[Data excerpt]:
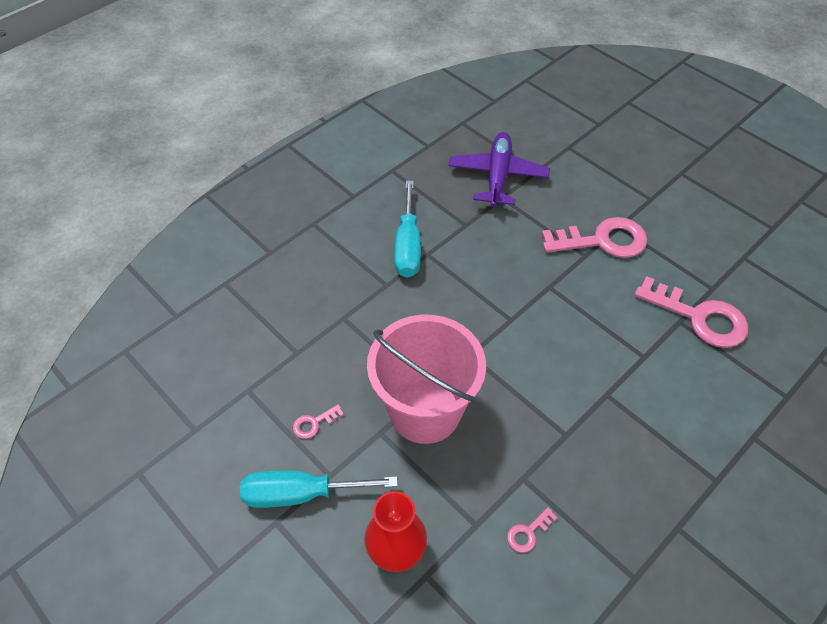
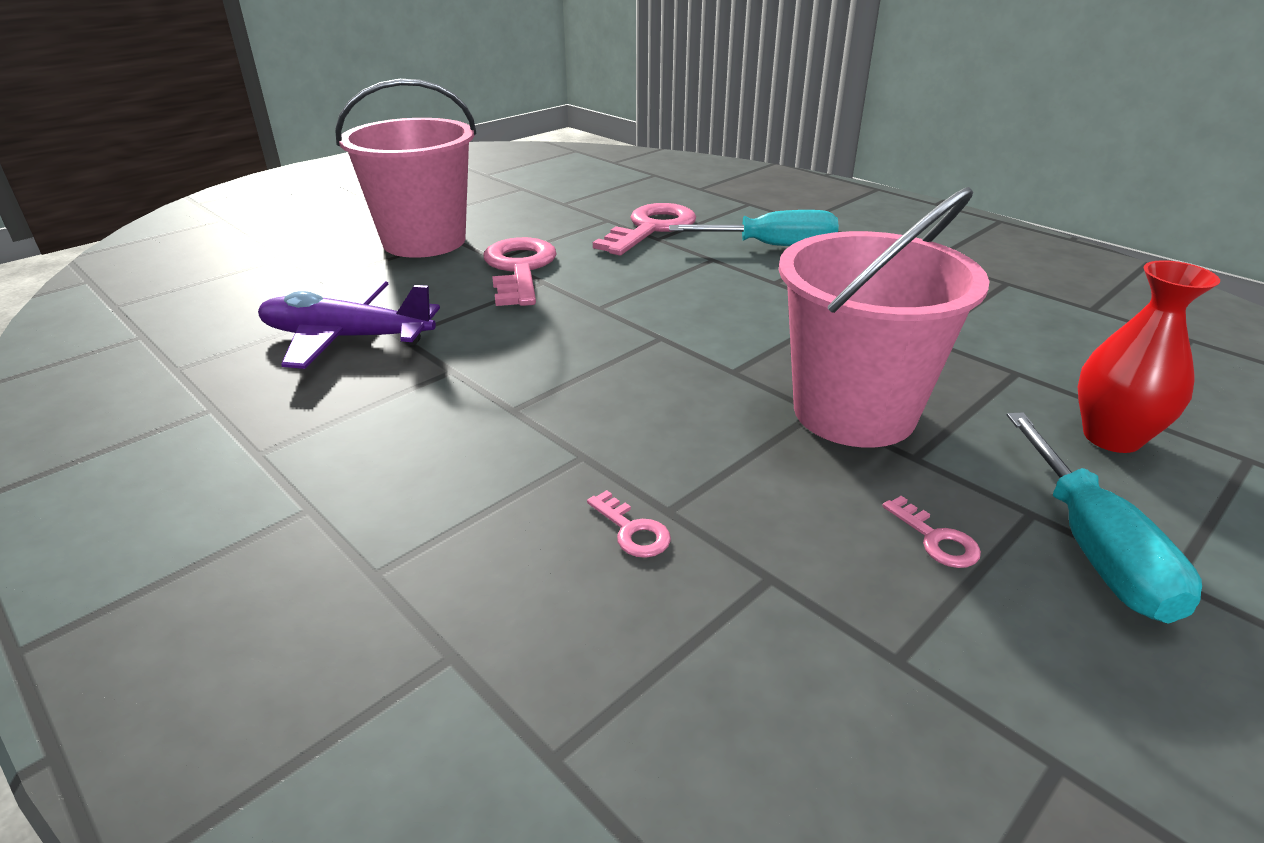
camera: 90 degrees left, 20 degrees down
(408, 246) = (488, 431): turquoise screwdriver -> turquoise screwdriver (772, 246)
(528, 533) = (1001, 337): pink key -> pink key (632, 531)
(640, 185) = (424, 241): none -> pink bucket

[What the task requires]:
Starting at the line that contains "(408, 246) = (488, 431): turquoise", print every line through the end of the listing, word for word. Leave out all the rest.

[Output of the task]:
(408, 246) = (488, 431): turquoise screwdriver -> turquoise screwdriver (772, 246)
(528, 533) = (1001, 337): pink key -> pink key (632, 531)
(640, 185) = (424, 241): none -> pink bucket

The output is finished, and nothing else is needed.